- **Task objective**: Could you write out the line containing "(302, 211) = (554, 393): turquoise" and all the lines below it in the data, exactly, through the final one and nothing else?

※

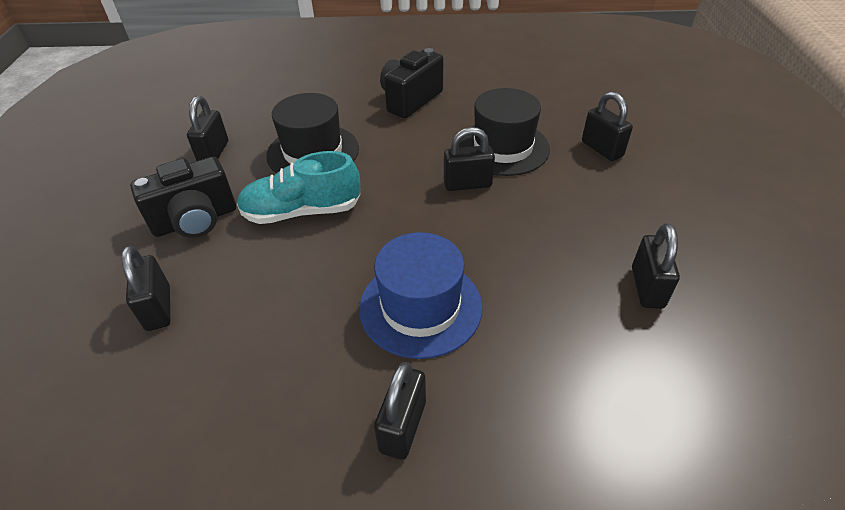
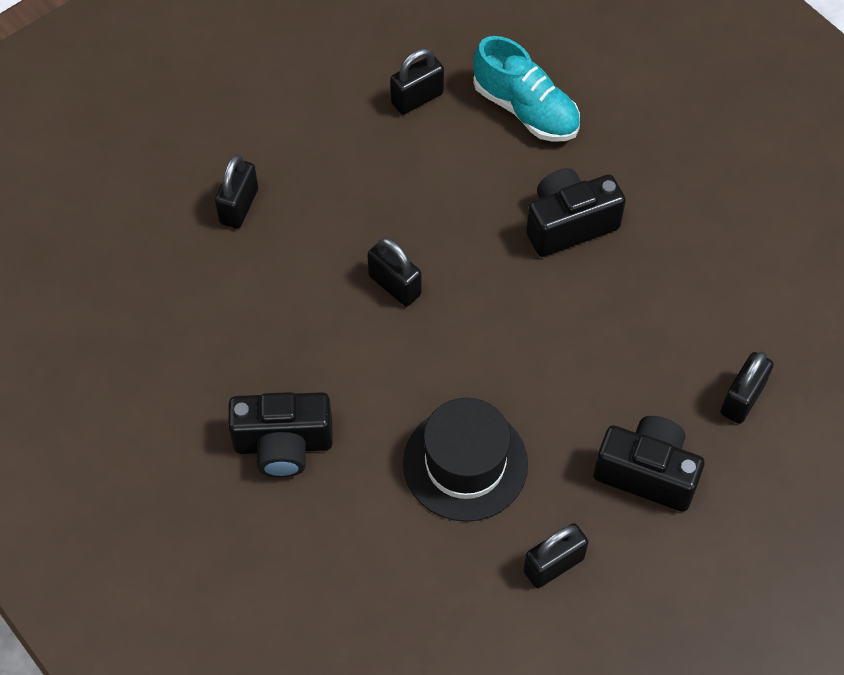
camera: 130 degrees left, 15 degrees up
(302, 211) = (554, 393): turquoise shoe -> turquoise shoe (525, 109)
(402, 426) = (665, 171): black padlock -> none
(420, 307) = (569, 224): blue hat -> black camera
(503, 147) = (306, 292): black hat -> none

※

- **Response to this exercise**:
(302, 211) = (554, 393): turquoise shoe -> turquoise shoe (525, 109)
(402, 426) = (665, 171): black padlock -> none
(420, 307) = (569, 224): blue hat -> black camera
(503, 147) = (306, 292): black hat -> none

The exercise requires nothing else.